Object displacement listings
[Start of Attachment]
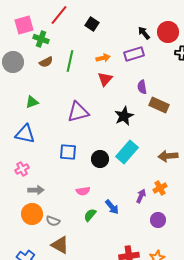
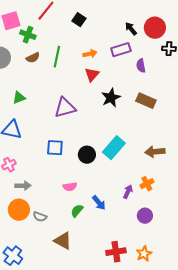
purple semicircle: (142, 87) -> (141, 66), moved
black star: (124, 116) -> (111, 98), moved
brown triangle: (60, 245) -> (63, 241), moved

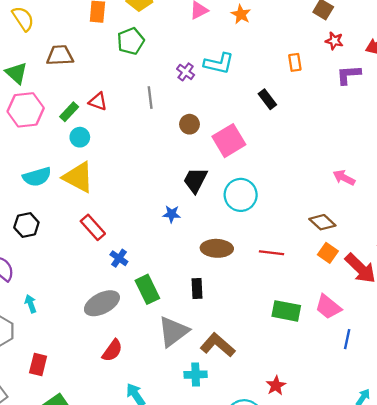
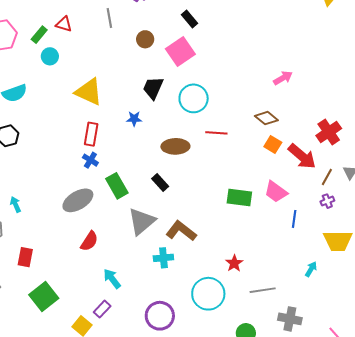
black rectangle: (267, 99) -> (189, 19), moved
yellow triangle: (78, 177) -> (89, 92), moved
pink arrow: (344, 178) -> (283, 78), turned 126
red rectangle: (93, 227) -> (91, 134), moved, turned 55
red line: (271, 253) -> (216, 133), moved
black rectangle: (197, 288) -> (160, 182), turned -36

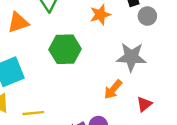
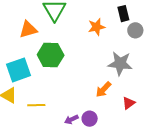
green hexagon: (65, 49) -> (51, 55), moved

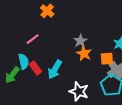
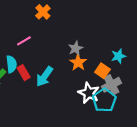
orange square: (107, 59) -> (102, 71), turned 32
white star: (79, 91) -> (89, 93), moved

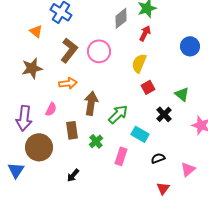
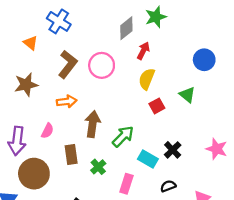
red arrow: (145, 33) -> (143, 51), moved
green triangle: (182, 94) -> (187, 95), moved
black cross: (164, 114) -> (173, 150), moved

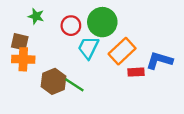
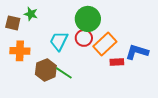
red circle: (71, 26) -> (84, 38), moved
brown square: (20, 42) -> (13, 23), moved
cyan trapezoid: (88, 48) -> (59, 41), moved

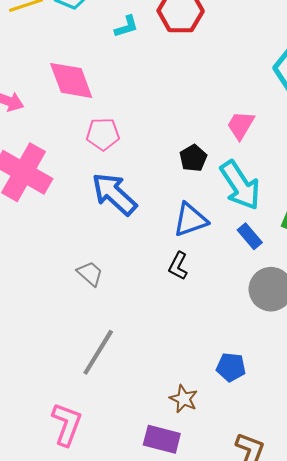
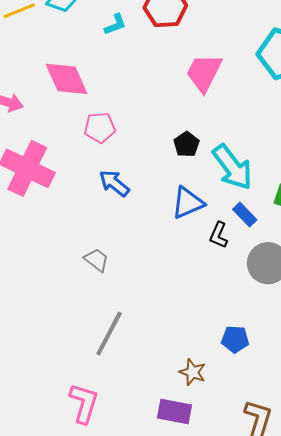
pink trapezoid: (241, 125) -> (204, 73), moved, size x1.4
blue arrow: (114, 194) -> (114, 183), size x0.7
black L-shape: (178, 266) -> (219, 235), moved

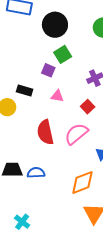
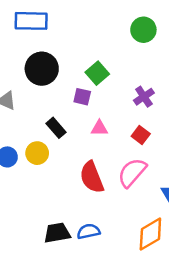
black circle: (55, 25) -> (42, 69), moved
black rectangle: (25, 90) -> (56, 128), turned 42

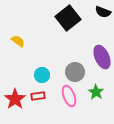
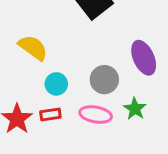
yellow semicircle: (18, 41) -> (33, 48), moved, size x1.5
pink ellipse: (69, 96) -> (96, 115), turned -60

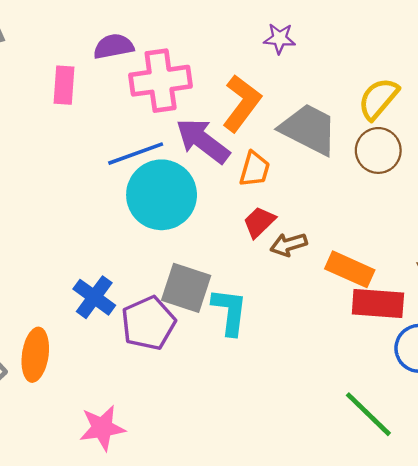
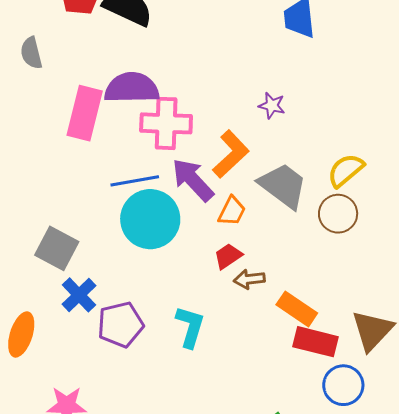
purple semicircle: (114, 46) -> (132, 88), size x1.6
pink rectangle: (64, 85) -> (85, 113), size x1.6
gray square: (186, 288) -> (57, 248), moved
[End of Attachment]
What you should do:
Please return the lines from the line with "pink ellipse: (69, 96)" through the last line of the data, both included, exactly, and without pictures.

Solution to this exercise:
pink ellipse: (69, 96) -> (96, 115), turned -60

purple semicircle: (114, 46) -> (132, 88), size x1.6
pink rectangle: (64, 85) -> (85, 113), size x1.6
gray square: (186, 288) -> (57, 248), moved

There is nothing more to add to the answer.